Task objective ▸
Dropping every picture, set down exactly the lines in the entries below, starting with the line with "lime 1x1 brick" and going on through the line with "green 1x1 plate [436,238,487,288]".

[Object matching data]
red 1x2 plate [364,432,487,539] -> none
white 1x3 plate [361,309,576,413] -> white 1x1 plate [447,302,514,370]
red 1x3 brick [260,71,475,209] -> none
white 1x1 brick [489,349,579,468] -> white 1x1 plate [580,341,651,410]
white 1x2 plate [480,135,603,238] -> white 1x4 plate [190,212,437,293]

* * *

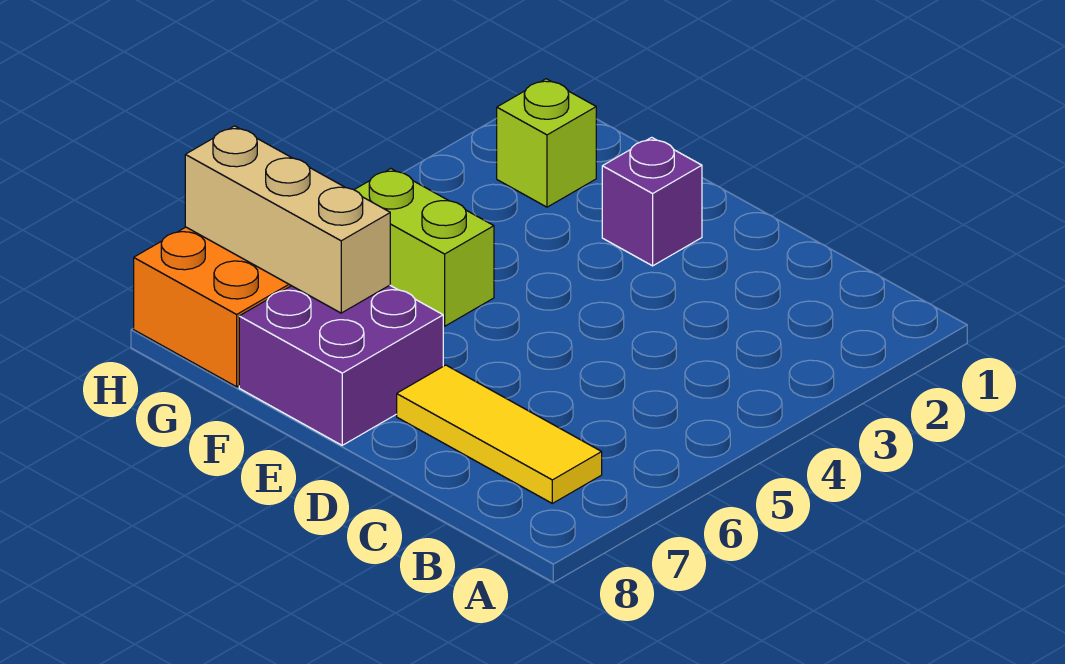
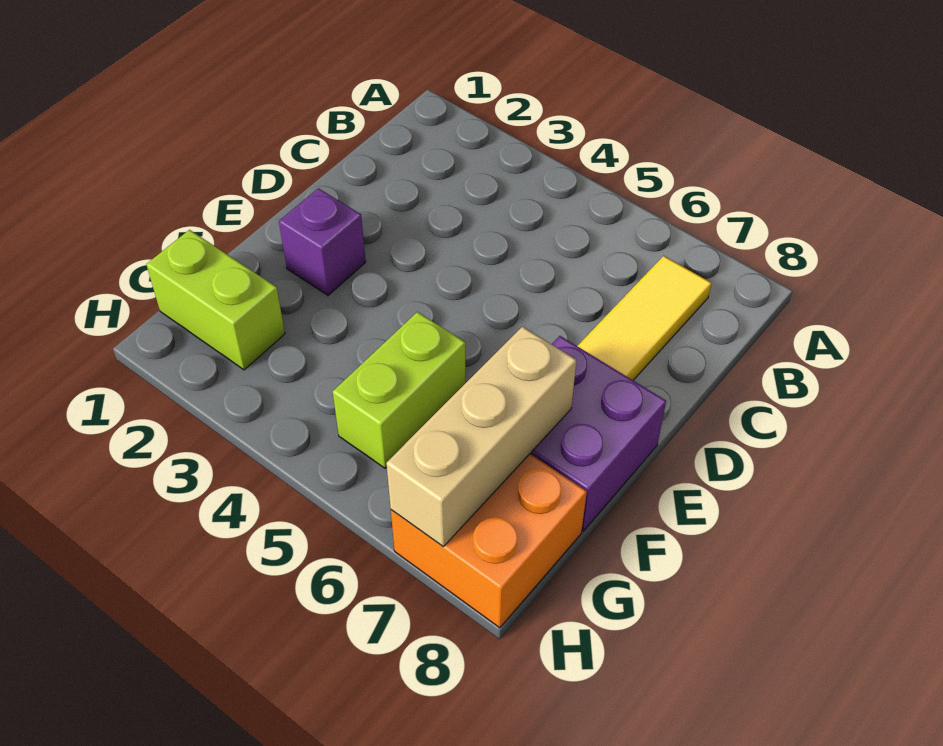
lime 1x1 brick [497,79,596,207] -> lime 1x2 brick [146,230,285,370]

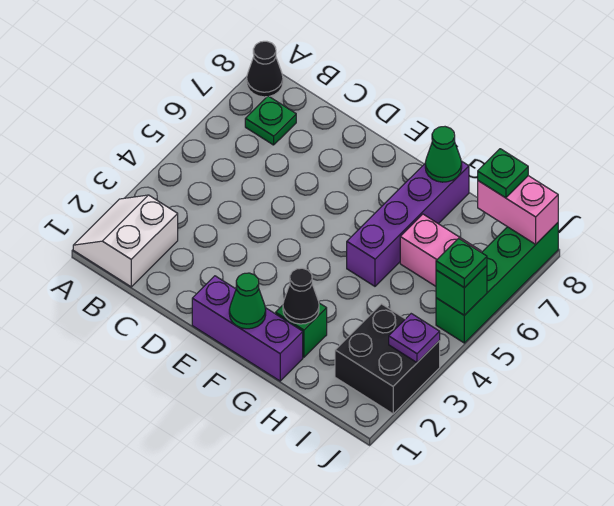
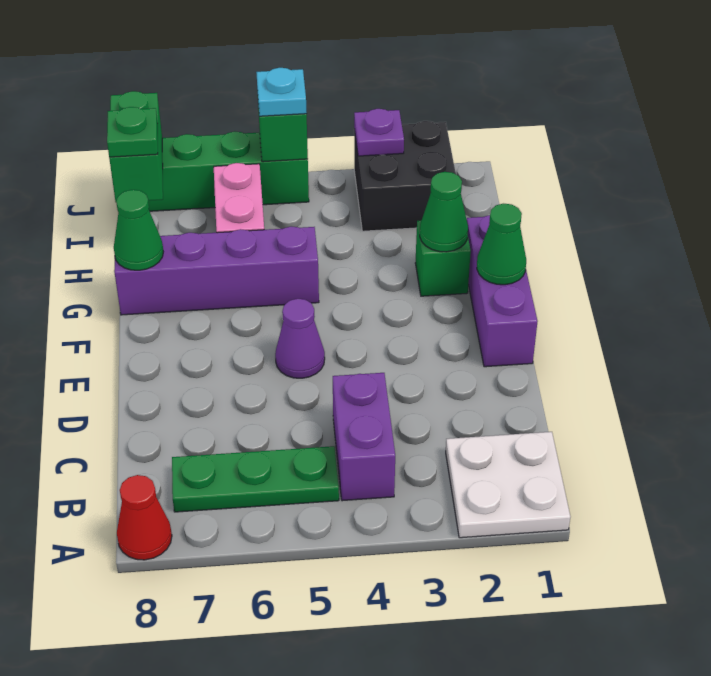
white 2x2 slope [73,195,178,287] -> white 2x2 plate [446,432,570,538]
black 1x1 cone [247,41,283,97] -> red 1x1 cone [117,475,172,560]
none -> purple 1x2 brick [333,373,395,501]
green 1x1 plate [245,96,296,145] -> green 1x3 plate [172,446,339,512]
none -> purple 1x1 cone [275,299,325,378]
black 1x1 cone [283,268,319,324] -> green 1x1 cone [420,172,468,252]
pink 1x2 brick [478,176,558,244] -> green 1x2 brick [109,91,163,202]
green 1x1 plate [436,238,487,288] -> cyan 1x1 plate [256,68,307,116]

Solution to this exercise ▸
lime 1x1 brick [497,79,596,207] -> lime 1x2 brick [146,230,285,370]

white 2x2 slope [73,195,178,287] -> white 2x2 plate [446,432,570,538]
black 1x1 cone [247,41,283,97] -> red 1x1 cone [117,475,172,560]
none -> purple 1x2 brick [333,373,395,501]
green 1x1 plate [245,96,296,145] -> green 1x3 plate [172,446,339,512]
none -> purple 1x1 cone [275,299,325,378]
black 1x1 cone [283,268,319,324] -> green 1x1 cone [420,172,468,252]
pink 1x2 brick [478,176,558,244] -> green 1x2 brick [109,91,163,202]
green 1x1 plate [436,238,487,288] -> cyan 1x1 plate [256,68,307,116]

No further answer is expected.